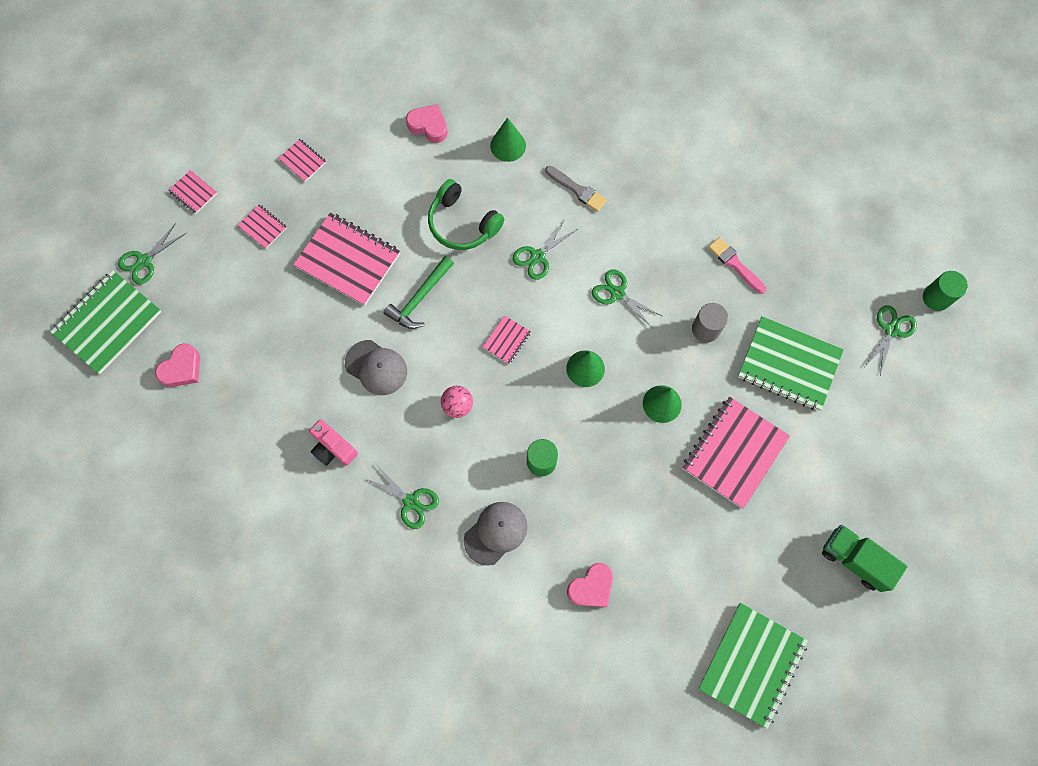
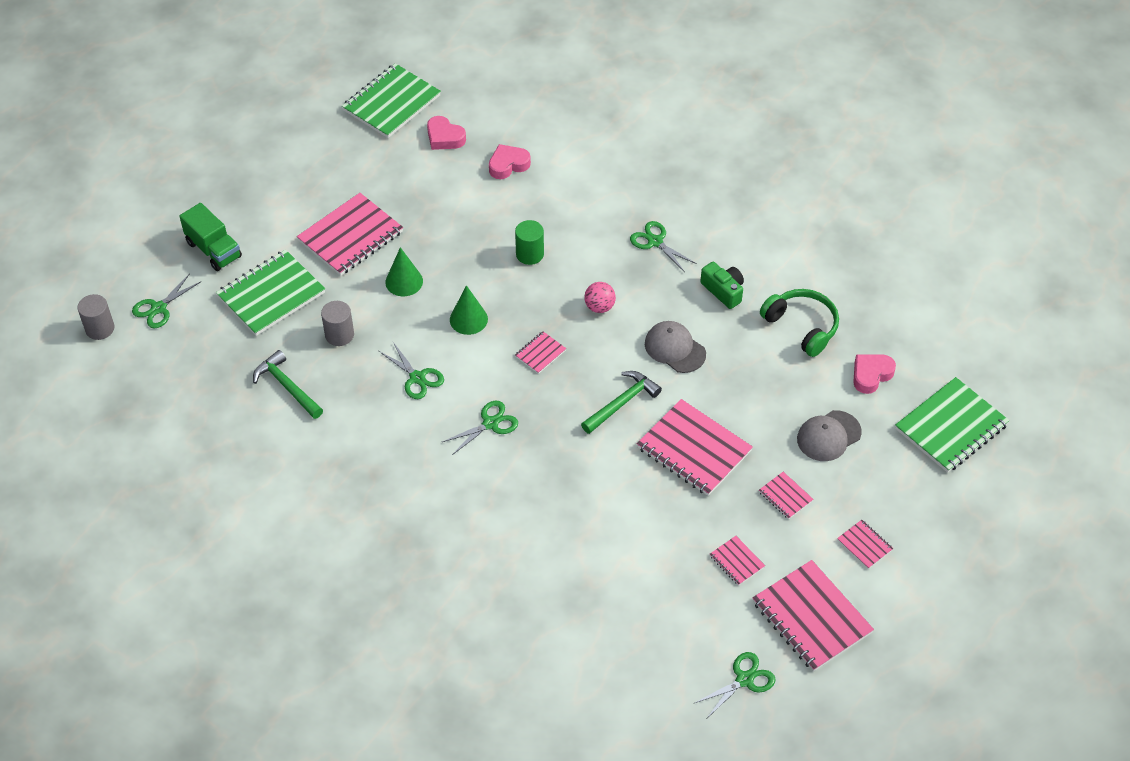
camera: 170 degrees left, 20 degrees down
(144, 261) = (916, 481): green scissors -> green scissors (744, 680)
(239, 123) = (811, 617): none -> pink notebook
(333, 448) = (723, 291): pink camera -> green camera
(429, 126) = (584, 579): pink heart -> pink heart (444, 137)
(462, 223) = (564, 468): green headphones -> green headphones (801, 327)
(496, 533) = (582, 210): grey cap -> grey cap (828, 436)
(508, 145) = (496, 543): green cone -> none
(577, 190) = (430, 483): grey brush -> none
(735, 264) = (287, 386): pink brush -> green hammer
(788, 365) = (271, 295): green notebook -> green notebook turned 75 degrees counterclockwise
(854, 560) = (278, 152): green truck -> green truck (214, 250)
(936, 298) = (100, 328): green cylinder -> grey cylinder

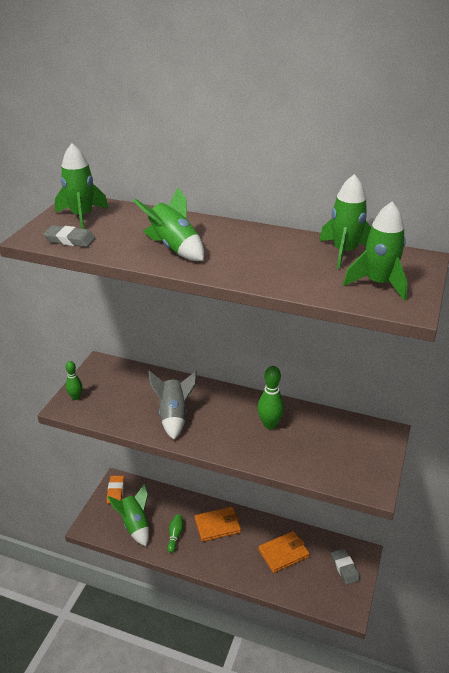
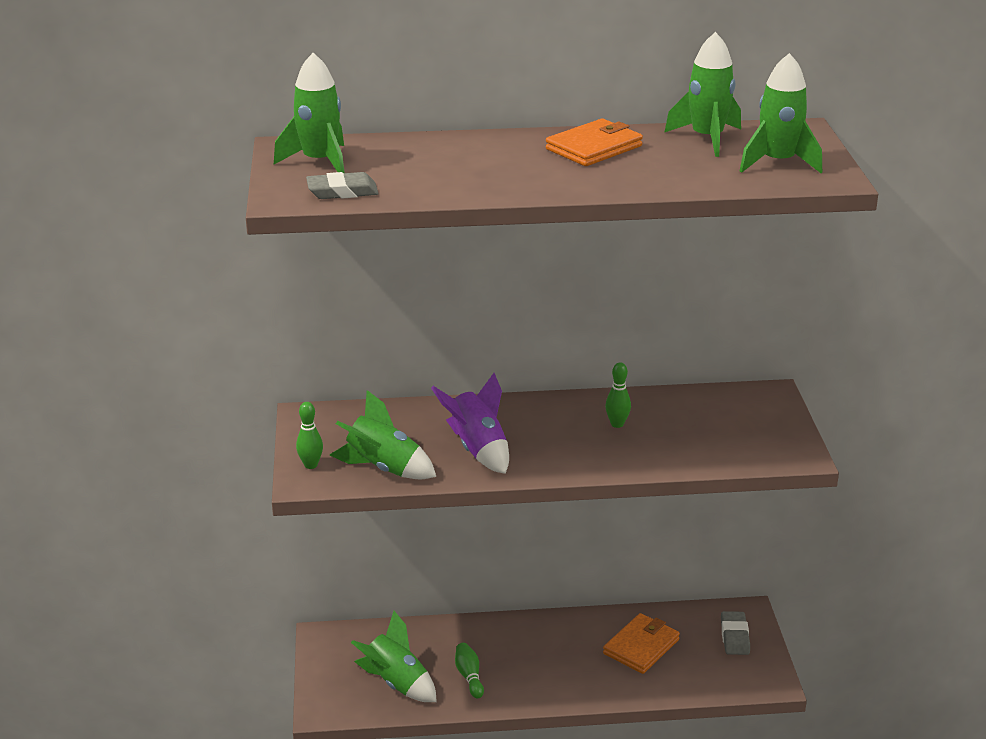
camera: 25 degrees left, 5 degrees down
(115, 491) = (331, 650): orange eraser -> none
(174, 248) = (494, 174): green rocket -> green rocket (383, 468)
(174, 416) = (478, 449): grey rocket -> purple rocket
(217, 525) = (523, 644): orange wallet -> orange wallet (594, 147)
(269, 424) = (617, 424): green bowling pin -> green bowling pin, size x0.65
(344, 568) = (734, 636): grey eraser -> grey eraser turned 45 degrees clockwise

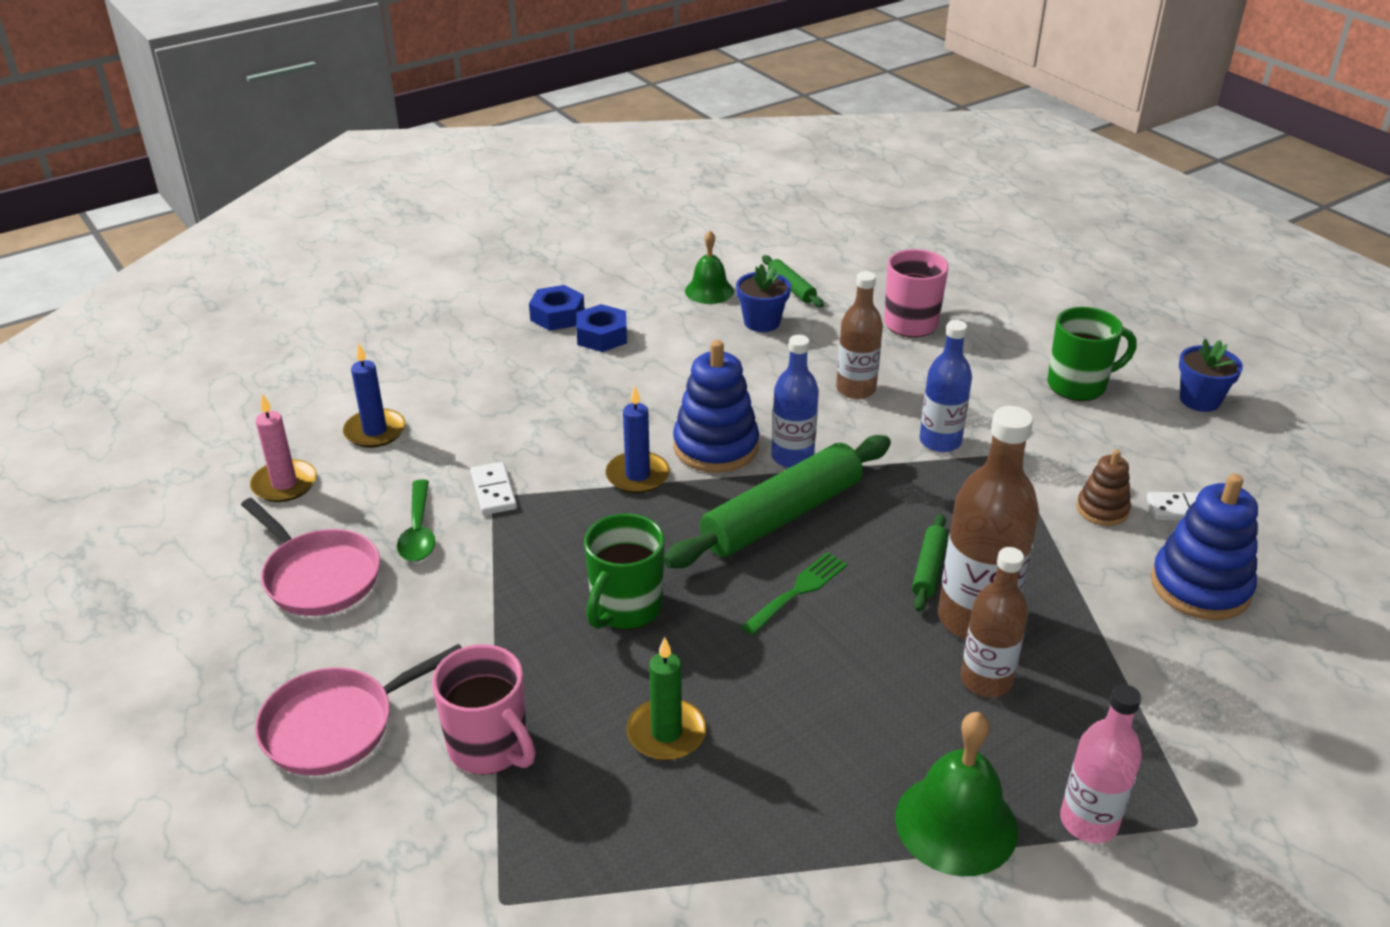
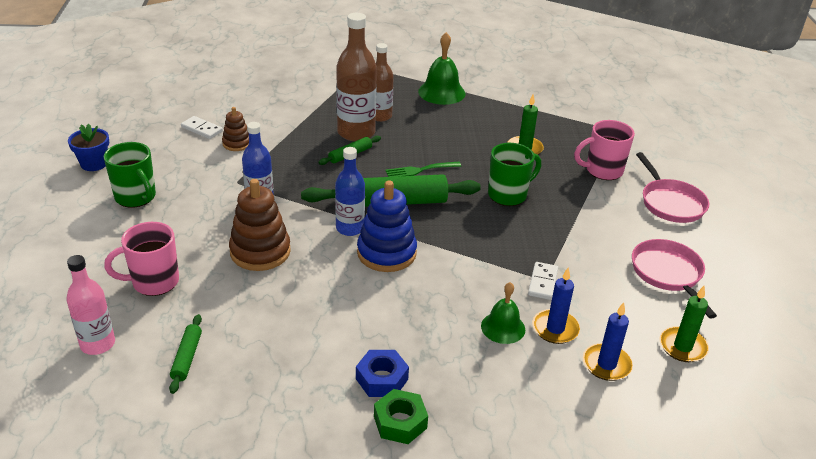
camera: 150 degrees left, 0 degrees up
(284, 484) = (682, 347): pink candle -> green candle
(337, 725) = (670, 203): pink pan -> pink pan turned 75 degrees clockwise
(418, 531) = (600, 277): green spoon -> none
(490, 748) = (602, 171): pink mug -> pink mug turned 90 degrees counterclockwise
(557, 316) = (400, 422): blue nut -> green nut
(637, 476) = (449, 255): blue candle -> blue candle (555, 329)
(709, 291) = (252, 388): green bell -> green bell (503, 327)
(762, 322) = (251, 333): blue flower pot -> none
(856, 389) = (260, 252): brown bottle -> brown stacking toy
(1078, 385) = (136, 197): green mug -> green mug turned 150 degrees counterclockwise
(1088, 822) = (397, 78): pink bottle -> pink bottle (98, 344)
(1200, 587) = (249, 107): blue stacking toy -> none

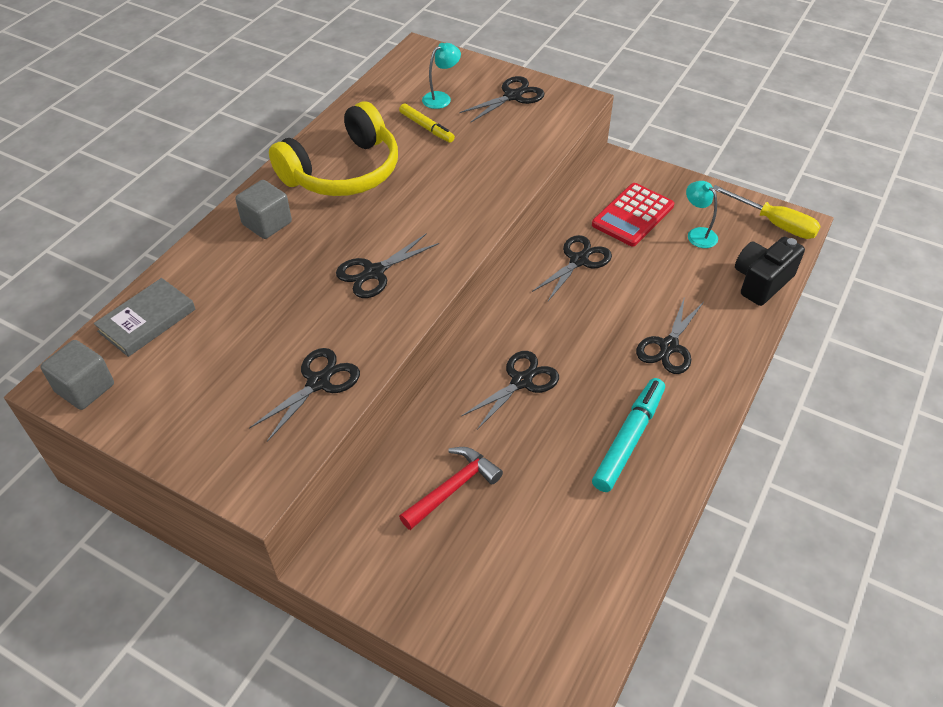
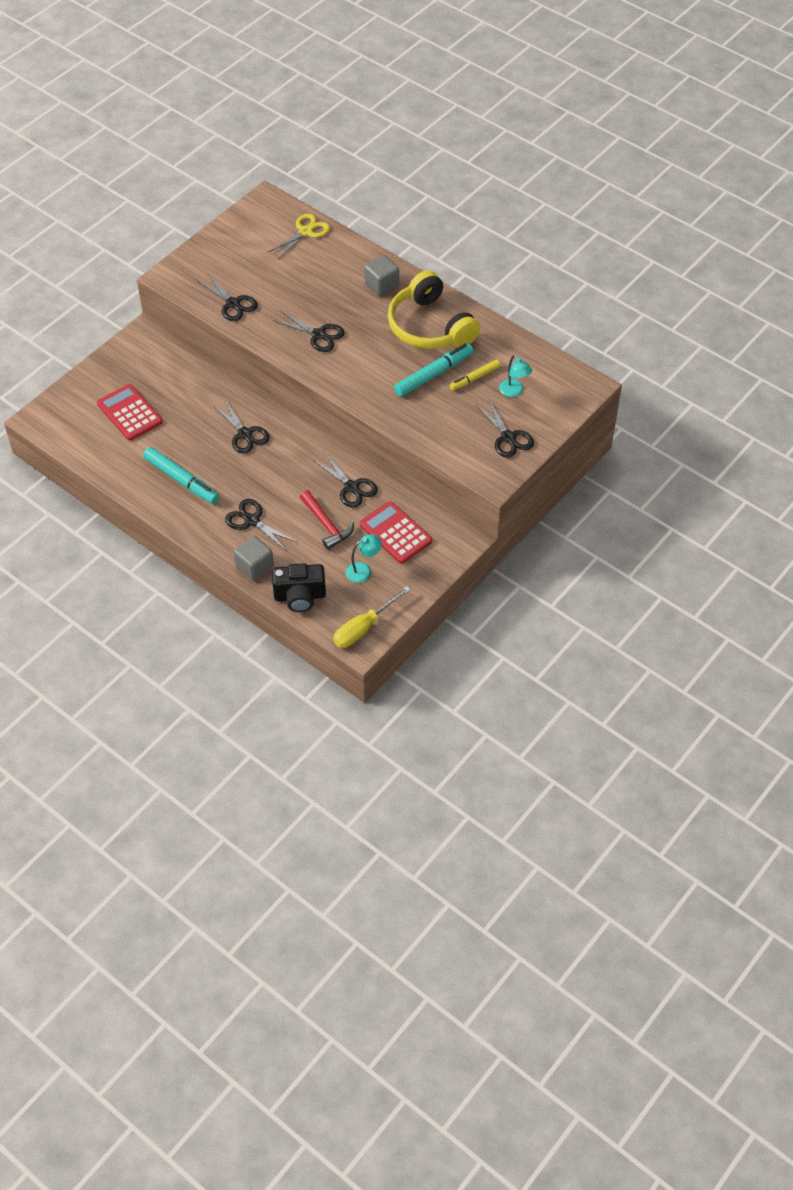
camera: 100 degrees right, 5 degrees up
(85, 388) = (259, 209): grey cube -> grey cube (254, 567)
(147, 320) = (306, 232): grey book -> yellow scissors
(374, 272) = (319, 335): black scissors -> black scissors turned 150 degrees clockwise
(428, 160) = (433, 374): none -> turquoise marker
(453, 488) = (174, 389): red hammer -> red hammer (326, 525)
(516, 540) = (130, 413): none -> red calculator
(761, 282) = (300, 596): black camera -> black camera turned 120 degrees clockwise

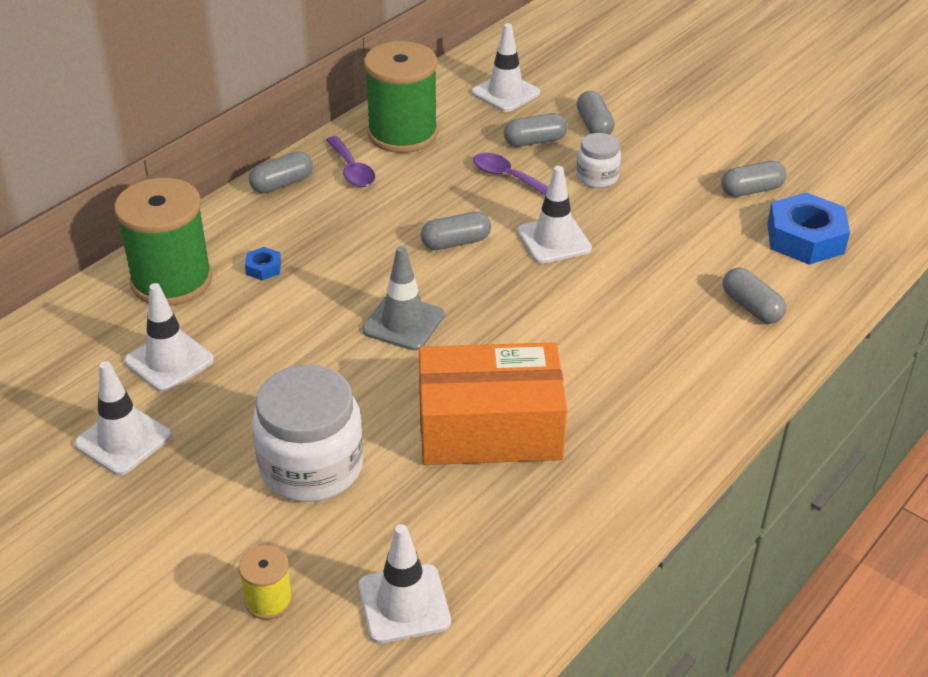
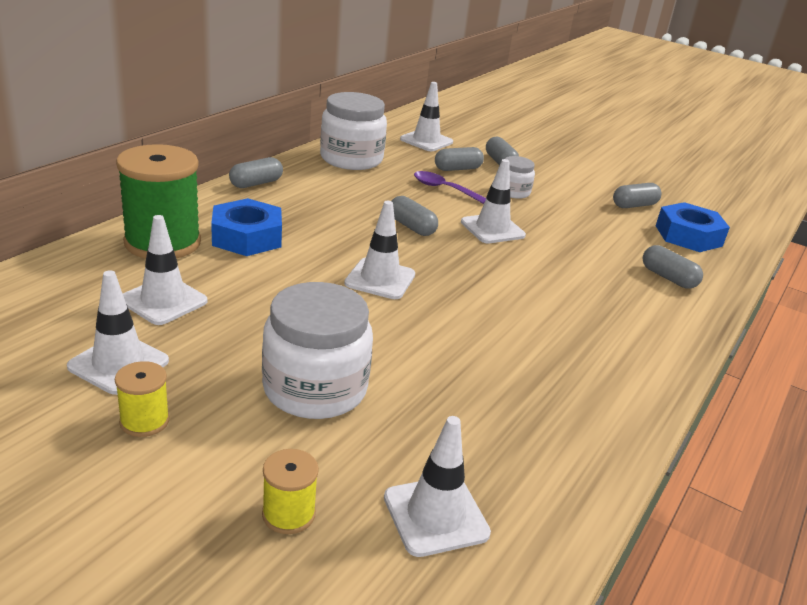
camera: 10 degrees left, 10 degrees down
(145, 504) = (144, 421): none -> yellow spool
(263, 268) = (247, 237): blue nut -> blue nut, size x2.23
(352, 170) = (314, 178): purple spoon -> none
(402, 134) = (351, 159): green spool -> white jar
(403, 323) = (380, 279): grey traffic cone -> white traffic cone
(455, 242) = (411, 227): grey capsule -> grey capsule turned 75 degrees clockwise
(489, 428) = (478, 359): orange box -> none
= = = = = = =
> Aim of the task
Output the records exactly as they appear, skipping any pictures.

> Completed task
camera: 170 degrees left, 20 degrees down
(144, 261) = (916, 481): green scissors -> green scissors (744, 680)
(239, 123) = (811, 617): none -> pink notebook
(333, 448) = (723, 291): pink camera -> green camera
(429, 126) = (584, 579): pink heart -> pink heart (444, 137)
(462, 223) = (564, 468): green headphones -> green headphones (801, 327)
(496, 533) = (582, 210): grey cap -> grey cap (828, 436)
(508, 145) = (496, 543): green cone -> none
(577, 190) = (430, 483): grey brush -> none
(735, 264) = (287, 386): pink brush -> green hammer
(788, 365) = (271, 295): green notebook -> green notebook turned 75 degrees counterclockwise
(854, 560) = (278, 152): green truck -> green truck (214, 250)
(936, 298) = (100, 328): green cylinder -> grey cylinder

camera: 25 degrees left, 5 degrees down
(115, 491) = (331, 650): orange eraser -> none
(174, 248) = (494, 174): green rocket -> green rocket (383, 468)
(174, 416) = (478, 449): grey rocket -> purple rocket
(217, 525) = (523, 644): orange wallet -> orange wallet (594, 147)
(269, 424) = (617, 424): green bowling pin -> green bowling pin, size x0.65
(344, 568) = (734, 636): grey eraser -> grey eraser turned 45 degrees clockwise

camera: 150 degrees left, 0 degrees up
(284, 484) = (682, 347): pink candle -> green candle
(337, 725) = (670, 203): pink pan -> pink pan turned 75 degrees clockwise
(418, 531) = (600, 277): green spoon -> none
(490, 748) = (602, 171): pink mug -> pink mug turned 90 degrees counterclockwise
(557, 316) = (400, 422): blue nut -> green nut
(637, 476) = (449, 255): blue candle -> blue candle (555, 329)
(709, 291) = (252, 388): green bell -> green bell (503, 327)
(762, 322) = (251, 333): blue flower pot -> none
(856, 389) = (260, 252): brown bottle -> brown stacking toy
(1078, 385) = (136, 197): green mug -> green mug turned 150 degrees counterclockwise
(1088, 822) = (397, 78): pink bottle -> pink bottle (98, 344)
(1200, 587) = (249, 107): blue stacking toy -> none

camera: 100 degrees right, 5 degrees up
(85, 388) = (259, 209): grey cube -> grey cube (254, 567)
(147, 320) = (306, 232): grey book -> yellow scissors
(374, 272) = (319, 335): black scissors -> black scissors turned 150 degrees clockwise
(428, 160) = (433, 374): none -> turquoise marker
(453, 488) = (174, 389): red hammer -> red hammer (326, 525)
(516, 540) = (130, 413): none -> red calculator
(761, 282) = (300, 596): black camera -> black camera turned 120 degrees clockwise

camera: 10 degrees left, 10 degrees down
(145, 504) = (144, 421): none -> yellow spool
(263, 268) = (247, 237): blue nut -> blue nut, size x2.23
(352, 170) = (314, 178): purple spoon -> none
(402, 134) = (351, 159): green spool -> white jar
(403, 323) = (380, 279): grey traffic cone -> white traffic cone
(455, 242) = (411, 227): grey capsule -> grey capsule turned 75 degrees clockwise
(489, 428) = (478, 359): orange box -> none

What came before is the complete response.